## THE INPUT

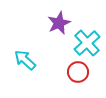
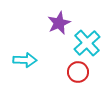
cyan arrow: rotated 140 degrees clockwise
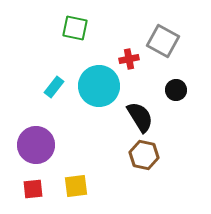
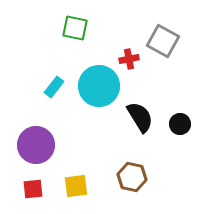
black circle: moved 4 px right, 34 px down
brown hexagon: moved 12 px left, 22 px down
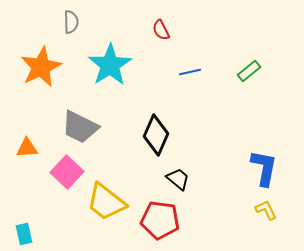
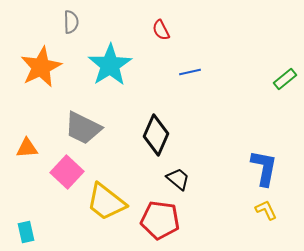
green rectangle: moved 36 px right, 8 px down
gray trapezoid: moved 3 px right, 1 px down
cyan rectangle: moved 2 px right, 2 px up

## WORK ORDER
A faithful copy of every record is needed here. Leave the images out of it.

## RESPONSE BOX
cyan arrow: rotated 140 degrees clockwise
black circle: moved 4 px right, 34 px down
brown hexagon: moved 12 px left, 22 px down
green rectangle: moved 36 px right, 8 px down
gray trapezoid: moved 3 px right, 1 px down
cyan rectangle: moved 2 px right, 2 px up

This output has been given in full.